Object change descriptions
BEGIN
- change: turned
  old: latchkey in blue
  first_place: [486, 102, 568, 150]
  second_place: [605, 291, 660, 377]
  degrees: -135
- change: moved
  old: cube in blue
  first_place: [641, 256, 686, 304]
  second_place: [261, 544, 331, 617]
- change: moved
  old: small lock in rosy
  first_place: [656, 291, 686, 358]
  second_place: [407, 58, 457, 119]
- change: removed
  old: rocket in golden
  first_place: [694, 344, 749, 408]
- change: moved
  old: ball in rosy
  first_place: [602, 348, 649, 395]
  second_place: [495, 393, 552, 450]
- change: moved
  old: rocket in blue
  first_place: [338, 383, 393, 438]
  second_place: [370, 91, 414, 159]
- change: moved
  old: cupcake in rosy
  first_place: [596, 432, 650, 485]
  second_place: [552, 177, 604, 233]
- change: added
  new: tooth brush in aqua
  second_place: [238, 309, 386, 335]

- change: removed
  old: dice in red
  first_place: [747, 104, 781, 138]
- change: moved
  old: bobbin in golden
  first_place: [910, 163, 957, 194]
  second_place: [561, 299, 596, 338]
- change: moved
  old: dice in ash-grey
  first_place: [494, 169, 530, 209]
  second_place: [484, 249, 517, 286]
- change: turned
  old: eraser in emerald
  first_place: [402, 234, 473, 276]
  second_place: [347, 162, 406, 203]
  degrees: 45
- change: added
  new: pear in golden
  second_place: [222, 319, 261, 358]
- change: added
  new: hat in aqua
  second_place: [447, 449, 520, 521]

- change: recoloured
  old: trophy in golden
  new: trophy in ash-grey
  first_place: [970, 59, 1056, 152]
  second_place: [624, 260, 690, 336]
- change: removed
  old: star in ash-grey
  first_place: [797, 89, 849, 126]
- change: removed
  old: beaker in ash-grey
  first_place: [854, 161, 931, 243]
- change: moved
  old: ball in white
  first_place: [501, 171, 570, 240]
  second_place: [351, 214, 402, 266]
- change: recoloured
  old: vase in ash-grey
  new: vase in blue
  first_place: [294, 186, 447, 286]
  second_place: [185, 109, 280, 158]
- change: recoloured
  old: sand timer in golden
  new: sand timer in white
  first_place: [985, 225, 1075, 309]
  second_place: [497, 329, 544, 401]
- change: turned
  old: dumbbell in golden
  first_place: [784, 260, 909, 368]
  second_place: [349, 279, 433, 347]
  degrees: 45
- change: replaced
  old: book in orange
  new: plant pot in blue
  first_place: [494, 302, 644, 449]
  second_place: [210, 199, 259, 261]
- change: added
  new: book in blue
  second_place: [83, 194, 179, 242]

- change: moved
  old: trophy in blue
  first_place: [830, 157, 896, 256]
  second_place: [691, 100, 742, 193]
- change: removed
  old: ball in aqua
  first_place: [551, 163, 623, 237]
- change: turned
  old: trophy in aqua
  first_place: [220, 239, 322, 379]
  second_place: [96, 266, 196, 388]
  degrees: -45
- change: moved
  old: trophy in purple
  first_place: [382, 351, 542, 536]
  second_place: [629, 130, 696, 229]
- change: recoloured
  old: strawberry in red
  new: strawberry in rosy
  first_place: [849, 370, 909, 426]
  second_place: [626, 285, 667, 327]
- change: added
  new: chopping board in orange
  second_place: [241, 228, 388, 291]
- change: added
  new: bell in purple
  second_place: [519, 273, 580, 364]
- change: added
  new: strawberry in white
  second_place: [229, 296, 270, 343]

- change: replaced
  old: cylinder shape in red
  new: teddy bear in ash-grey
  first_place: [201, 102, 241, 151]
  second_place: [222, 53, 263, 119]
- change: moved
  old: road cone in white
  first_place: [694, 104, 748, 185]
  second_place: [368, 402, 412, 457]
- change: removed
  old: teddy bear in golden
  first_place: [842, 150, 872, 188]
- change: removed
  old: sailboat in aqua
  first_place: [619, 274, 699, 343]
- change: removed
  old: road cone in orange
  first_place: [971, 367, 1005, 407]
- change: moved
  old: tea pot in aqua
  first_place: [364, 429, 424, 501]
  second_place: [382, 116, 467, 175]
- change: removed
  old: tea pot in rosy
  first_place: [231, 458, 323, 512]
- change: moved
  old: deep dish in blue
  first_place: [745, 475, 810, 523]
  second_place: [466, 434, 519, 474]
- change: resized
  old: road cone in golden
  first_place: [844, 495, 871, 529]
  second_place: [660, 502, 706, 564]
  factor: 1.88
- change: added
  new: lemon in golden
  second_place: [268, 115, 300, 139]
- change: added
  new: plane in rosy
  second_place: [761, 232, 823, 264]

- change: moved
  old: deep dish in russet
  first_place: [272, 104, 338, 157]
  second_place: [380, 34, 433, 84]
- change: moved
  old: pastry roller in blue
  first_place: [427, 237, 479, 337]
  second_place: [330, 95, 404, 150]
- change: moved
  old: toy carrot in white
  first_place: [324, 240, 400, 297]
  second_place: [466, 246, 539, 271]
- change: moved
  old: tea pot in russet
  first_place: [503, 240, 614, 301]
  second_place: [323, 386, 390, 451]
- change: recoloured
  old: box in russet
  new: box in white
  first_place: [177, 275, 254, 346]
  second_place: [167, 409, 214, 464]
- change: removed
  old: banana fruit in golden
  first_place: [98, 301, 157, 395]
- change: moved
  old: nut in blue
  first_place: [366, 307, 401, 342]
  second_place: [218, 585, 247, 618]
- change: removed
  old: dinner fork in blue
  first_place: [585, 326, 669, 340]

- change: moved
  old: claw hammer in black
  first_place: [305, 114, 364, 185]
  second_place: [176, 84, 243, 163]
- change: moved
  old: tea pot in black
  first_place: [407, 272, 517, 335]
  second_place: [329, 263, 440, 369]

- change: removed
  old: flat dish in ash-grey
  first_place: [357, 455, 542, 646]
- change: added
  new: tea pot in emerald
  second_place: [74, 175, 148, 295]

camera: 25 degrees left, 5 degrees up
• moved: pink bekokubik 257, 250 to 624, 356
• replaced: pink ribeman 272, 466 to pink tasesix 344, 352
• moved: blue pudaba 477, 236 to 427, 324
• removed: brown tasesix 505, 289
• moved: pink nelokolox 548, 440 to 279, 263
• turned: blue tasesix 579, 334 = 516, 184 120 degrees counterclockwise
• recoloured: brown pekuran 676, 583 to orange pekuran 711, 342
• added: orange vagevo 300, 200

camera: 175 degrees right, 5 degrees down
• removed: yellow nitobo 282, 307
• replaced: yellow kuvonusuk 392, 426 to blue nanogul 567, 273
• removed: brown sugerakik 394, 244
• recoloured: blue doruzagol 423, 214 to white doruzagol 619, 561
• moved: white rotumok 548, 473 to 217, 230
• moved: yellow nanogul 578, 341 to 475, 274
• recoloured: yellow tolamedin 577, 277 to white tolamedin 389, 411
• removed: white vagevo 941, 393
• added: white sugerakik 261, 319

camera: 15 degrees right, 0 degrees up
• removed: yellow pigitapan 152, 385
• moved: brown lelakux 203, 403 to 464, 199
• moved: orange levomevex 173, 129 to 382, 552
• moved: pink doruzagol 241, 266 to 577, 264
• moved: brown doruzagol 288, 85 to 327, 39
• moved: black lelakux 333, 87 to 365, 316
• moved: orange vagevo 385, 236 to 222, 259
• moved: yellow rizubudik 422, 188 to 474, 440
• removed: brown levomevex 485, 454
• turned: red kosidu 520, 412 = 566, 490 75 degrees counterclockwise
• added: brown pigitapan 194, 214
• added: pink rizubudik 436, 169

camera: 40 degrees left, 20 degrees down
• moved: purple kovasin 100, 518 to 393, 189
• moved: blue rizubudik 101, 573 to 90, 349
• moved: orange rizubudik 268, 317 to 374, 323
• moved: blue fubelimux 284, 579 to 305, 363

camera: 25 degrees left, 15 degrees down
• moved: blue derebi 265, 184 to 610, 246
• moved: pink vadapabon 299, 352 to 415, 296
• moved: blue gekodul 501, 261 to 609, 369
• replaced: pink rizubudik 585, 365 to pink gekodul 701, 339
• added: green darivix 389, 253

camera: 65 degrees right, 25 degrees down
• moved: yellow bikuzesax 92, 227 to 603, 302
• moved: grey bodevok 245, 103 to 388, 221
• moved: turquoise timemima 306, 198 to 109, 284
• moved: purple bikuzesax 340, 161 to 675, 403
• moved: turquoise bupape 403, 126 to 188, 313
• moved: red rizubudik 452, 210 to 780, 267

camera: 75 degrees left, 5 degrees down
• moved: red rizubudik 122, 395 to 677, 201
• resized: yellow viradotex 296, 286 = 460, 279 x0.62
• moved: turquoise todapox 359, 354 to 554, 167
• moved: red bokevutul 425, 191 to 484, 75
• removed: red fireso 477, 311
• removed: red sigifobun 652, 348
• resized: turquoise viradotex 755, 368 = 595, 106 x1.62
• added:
END
What is required »
All that is needed is the opening run of the data, given again exactly: please include every line from the first through the line with "old: ball in rosy", both ends kept.

Solution for this task »
- change: turned
  old: latchkey in blue
  first_place: [486, 102, 568, 150]
  second_place: [605, 291, 660, 377]
  degrees: -135
- change: moved
  old: cube in blue
  first_place: [641, 256, 686, 304]
  second_place: [261, 544, 331, 617]
- change: moved
  old: small lock in rosy
  first_place: [656, 291, 686, 358]
  second_place: [407, 58, 457, 119]
- change: removed
  old: rocket in golden
  first_place: [694, 344, 749, 408]
- change: moved
  old: ball in rosy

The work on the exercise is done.